*Written problem:* Give the items starting at the line that contains "yellow triangle: moved 1 px right" and ending at the line that contains "orange square: moved 3 px left, 1 px down" as a Markdown table, with a row number under n and the line under Line, leaving out any blank lines.

*Record extracts:*
++++++++++++++++++++

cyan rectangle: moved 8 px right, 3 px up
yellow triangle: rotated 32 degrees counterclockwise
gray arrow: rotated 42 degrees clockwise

++++++++++++++++++++

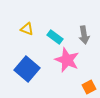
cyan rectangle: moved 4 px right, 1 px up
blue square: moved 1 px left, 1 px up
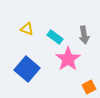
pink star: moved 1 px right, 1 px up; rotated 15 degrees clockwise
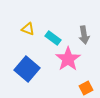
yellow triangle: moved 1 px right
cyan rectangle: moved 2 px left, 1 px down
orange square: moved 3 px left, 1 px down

++++++++++++++++++++

*Output below:*
| n | Line |
|---|---|
| 1 | yellow triangle: moved 1 px right |
| 2 | cyan rectangle: moved 2 px left, 1 px down |
| 3 | orange square: moved 3 px left, 1 px down |